Object tracking records:
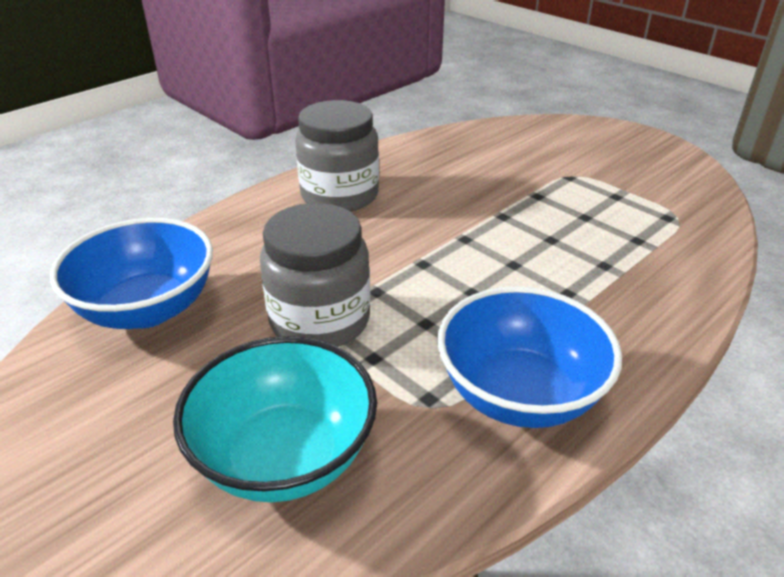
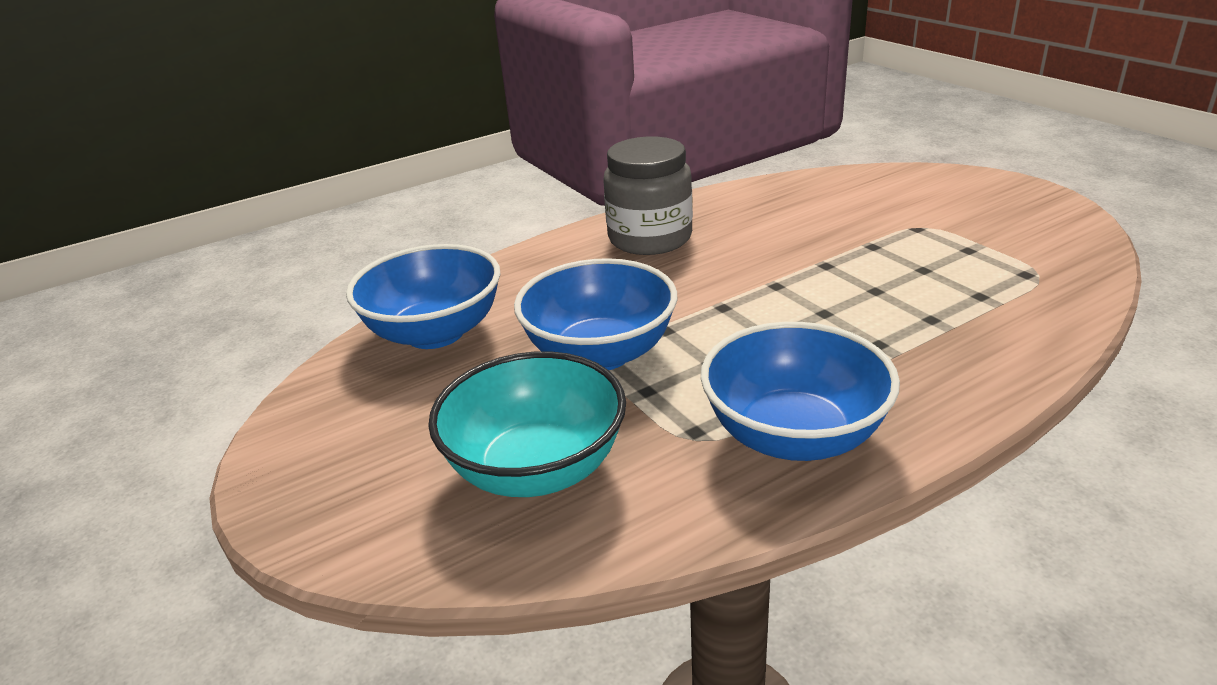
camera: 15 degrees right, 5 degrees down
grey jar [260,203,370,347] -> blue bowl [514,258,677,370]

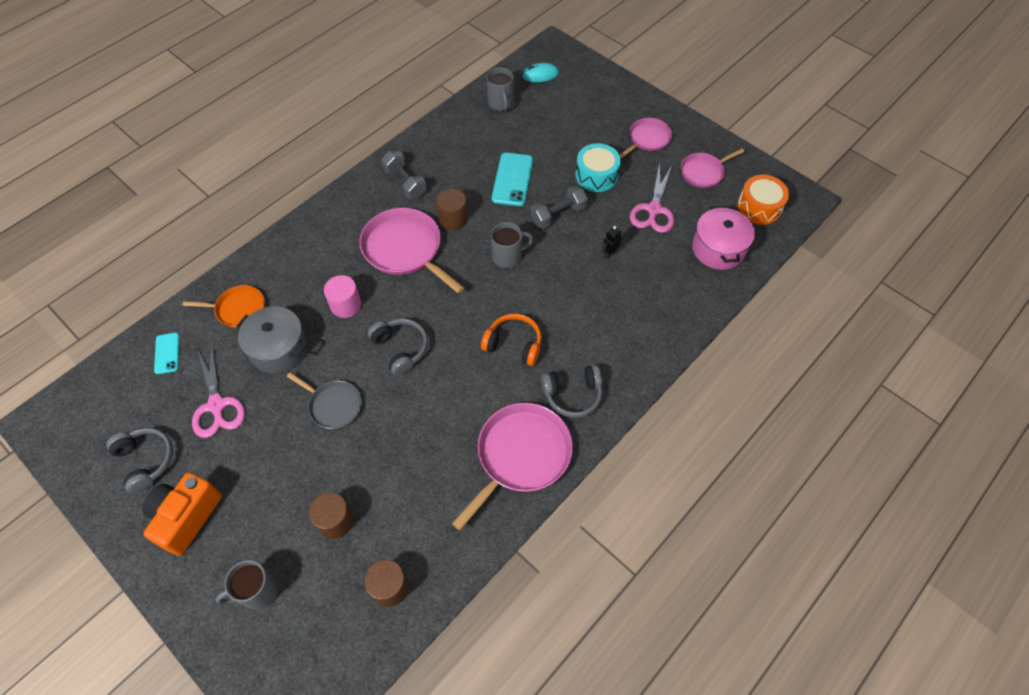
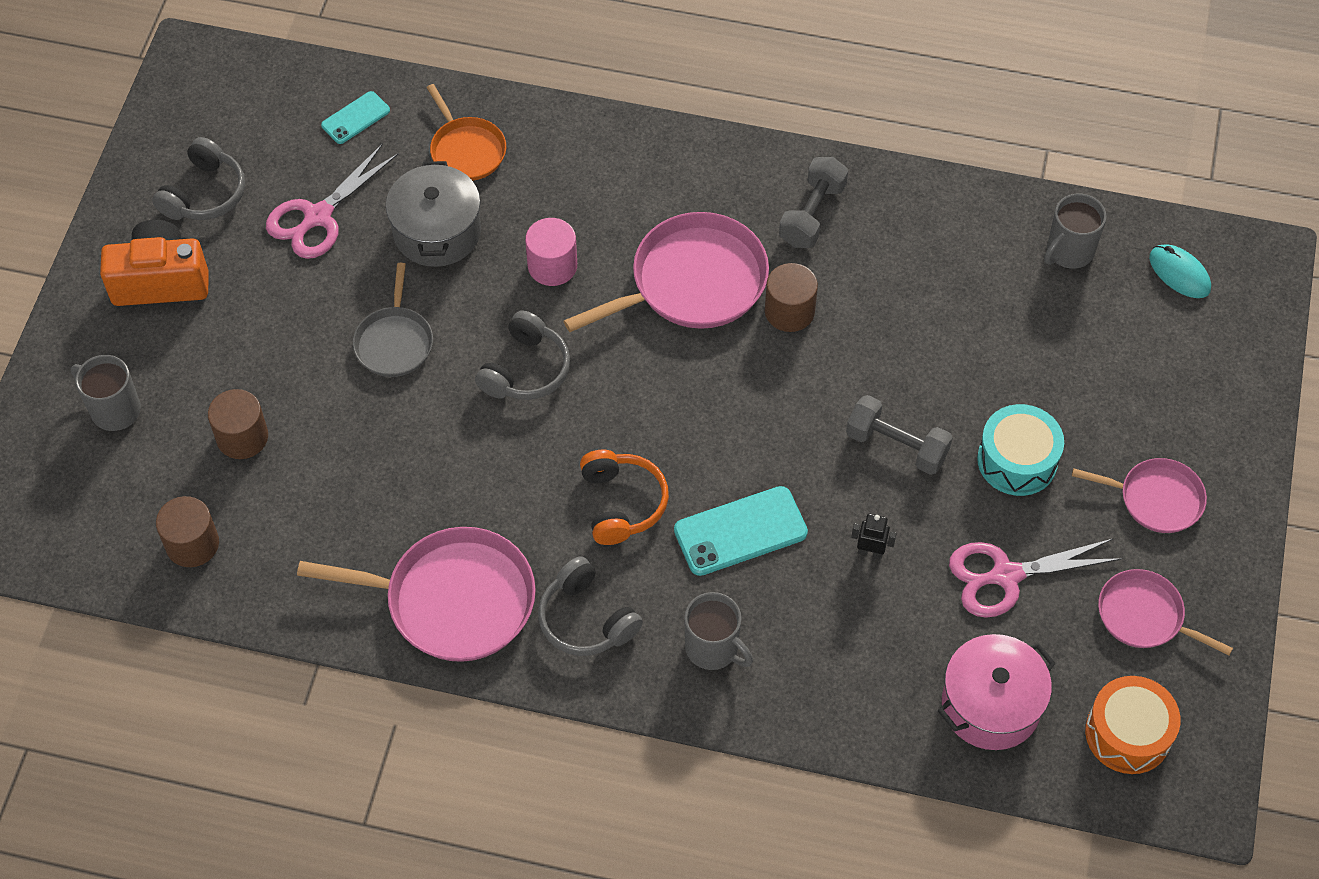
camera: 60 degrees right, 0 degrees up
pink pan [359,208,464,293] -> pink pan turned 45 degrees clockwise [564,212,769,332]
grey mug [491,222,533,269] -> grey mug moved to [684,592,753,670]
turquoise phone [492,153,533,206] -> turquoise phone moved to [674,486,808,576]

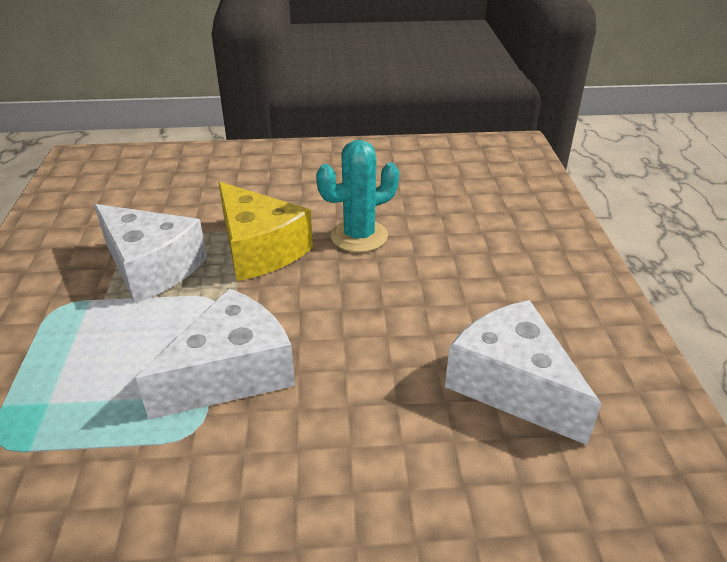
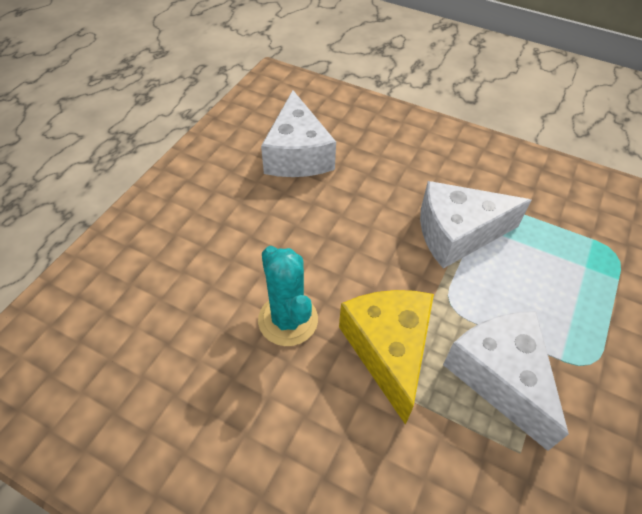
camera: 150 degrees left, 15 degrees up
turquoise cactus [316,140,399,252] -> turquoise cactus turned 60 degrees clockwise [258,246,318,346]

What to do: Set out, exactly as written, the lines from the line with "camera: 150 degrees left, 15 degrees up" to the last line of the records, inclusive, and only those lines.

Expected answer:
camera: 150 degrees left, 15 degrees up
turquoise cactus [316,140,399,252] -> turquoise cactus turned 60 degrees clockwise [258,246,318,346]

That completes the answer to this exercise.